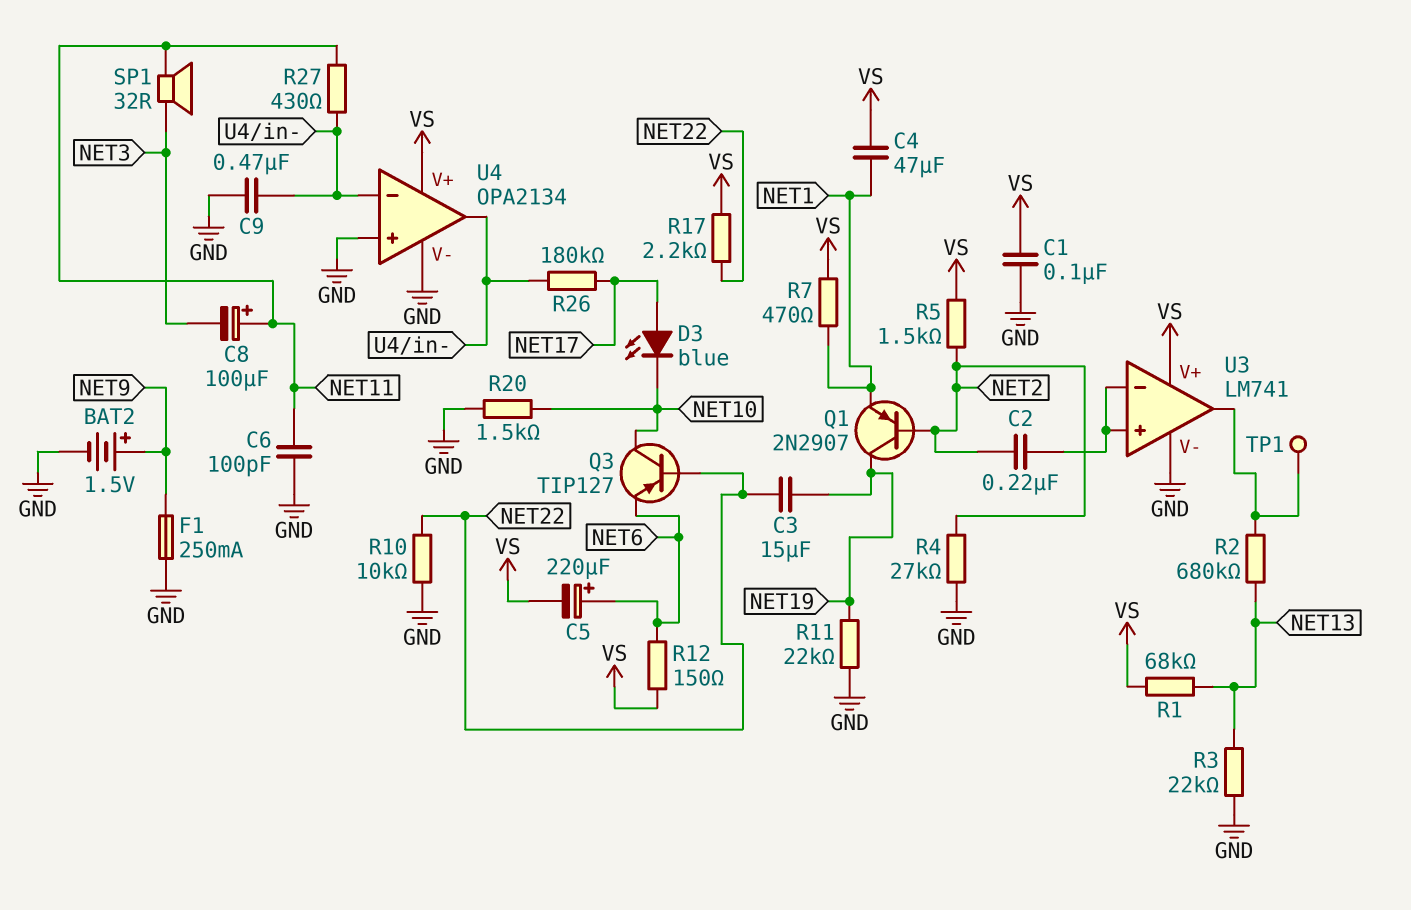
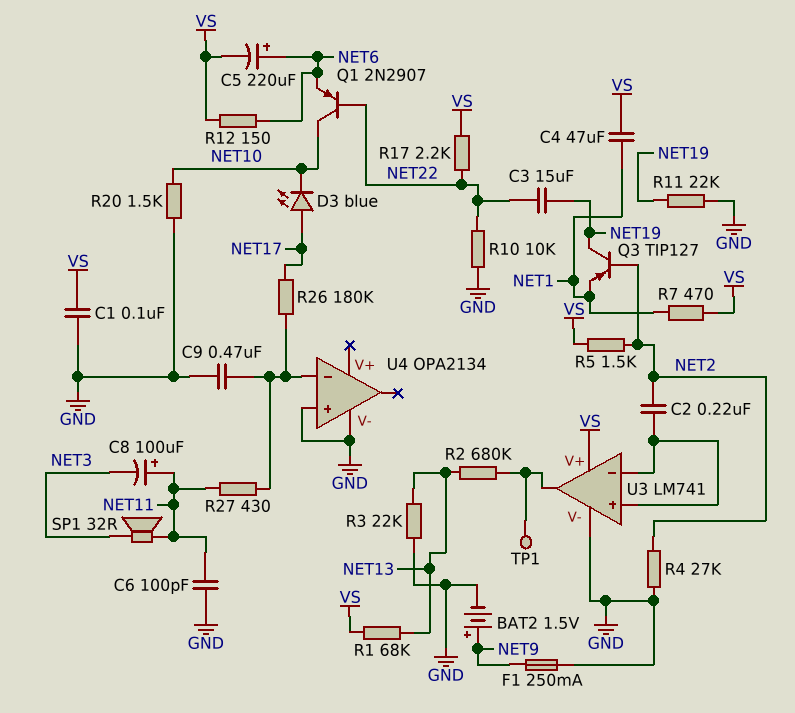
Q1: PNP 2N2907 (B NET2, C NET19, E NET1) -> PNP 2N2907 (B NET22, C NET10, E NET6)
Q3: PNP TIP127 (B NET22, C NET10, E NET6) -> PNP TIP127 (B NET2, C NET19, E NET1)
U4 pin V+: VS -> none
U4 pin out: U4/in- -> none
...
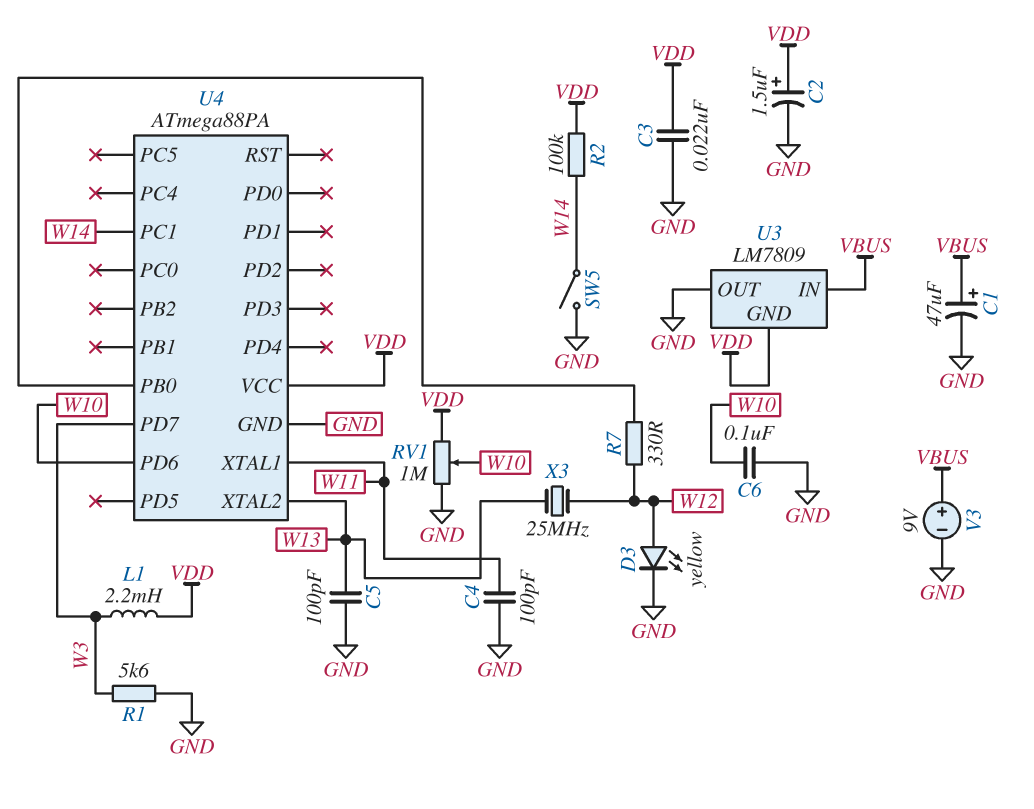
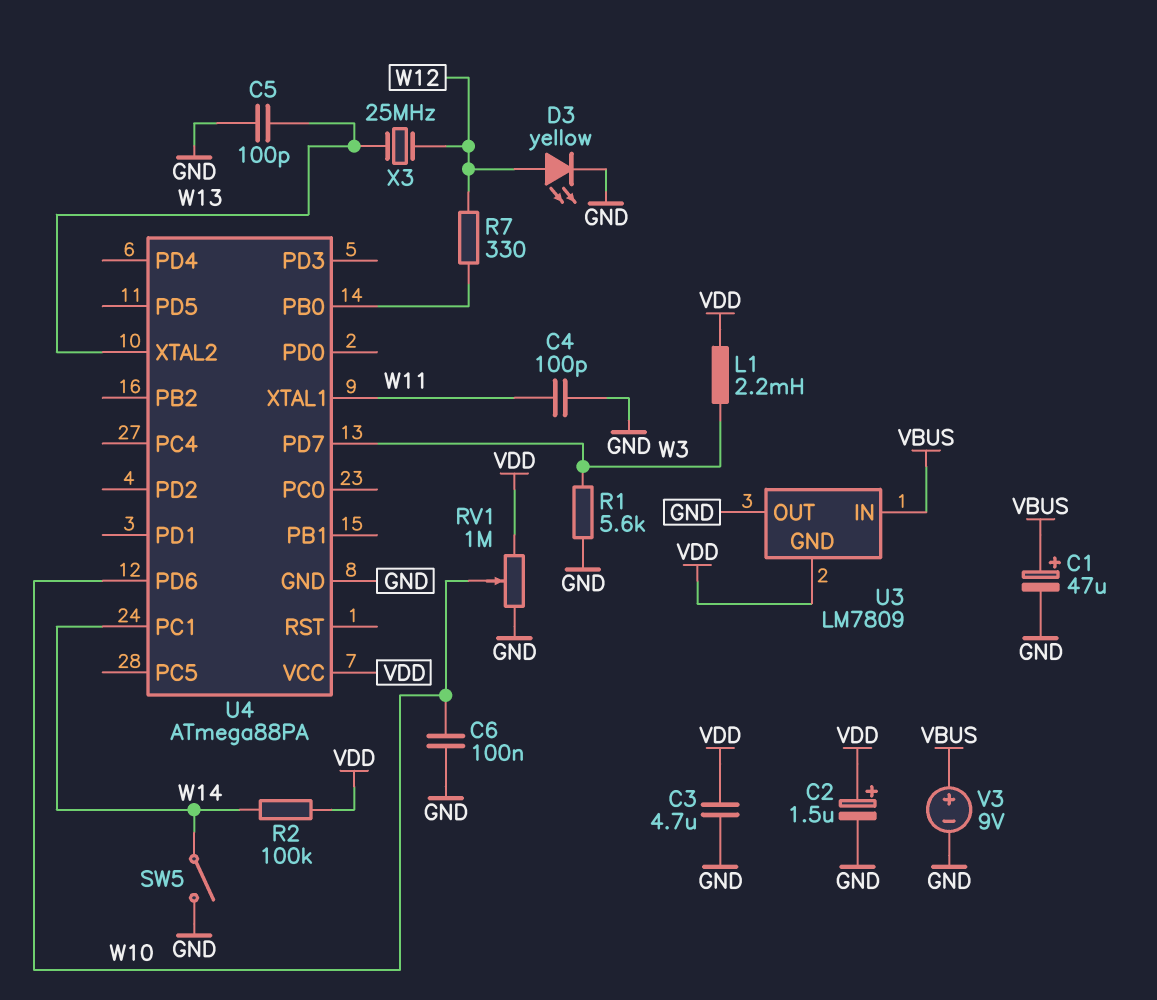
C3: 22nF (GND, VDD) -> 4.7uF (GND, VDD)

About this exercise
There is a line with "Q3: PNP TIP127" and a line with "U4 pin out: U4/in- -> none" above. Copy exactly those two lines and all lines between them, with nothing else.

Response
Q3: PNP TIP127 (B NET22, C NET10, E NET6) -> PNP TIP127 (B NET2, C NET19, E NET1)
U4 pin V+: VS -> none
U4 pin out: U4/in- -> none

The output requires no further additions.